◆ Data supplied ◆
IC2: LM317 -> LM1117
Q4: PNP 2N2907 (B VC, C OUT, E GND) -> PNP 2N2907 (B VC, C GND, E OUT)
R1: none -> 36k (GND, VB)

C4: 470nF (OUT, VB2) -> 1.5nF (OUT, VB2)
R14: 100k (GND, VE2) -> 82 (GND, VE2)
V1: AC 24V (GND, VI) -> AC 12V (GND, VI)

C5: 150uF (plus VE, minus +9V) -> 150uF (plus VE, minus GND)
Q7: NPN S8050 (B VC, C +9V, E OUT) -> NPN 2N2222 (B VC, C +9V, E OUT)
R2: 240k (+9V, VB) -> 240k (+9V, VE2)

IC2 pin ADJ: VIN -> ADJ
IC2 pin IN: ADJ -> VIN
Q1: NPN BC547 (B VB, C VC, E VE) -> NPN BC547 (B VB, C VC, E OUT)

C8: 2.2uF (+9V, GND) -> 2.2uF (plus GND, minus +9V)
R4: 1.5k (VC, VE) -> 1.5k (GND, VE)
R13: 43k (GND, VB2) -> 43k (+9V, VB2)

◆ Task prompt ◆
Among the lines of the data, find every one that holds "minus" and copy it.

◆ Answer for the task ◆
C5: 150uF (plus VE, minus +9V) -> 150uF (plus VE, minus GND)
C8: 2.2uF (+9V, GND) -> 2.2uF (plus GND, minus +9V)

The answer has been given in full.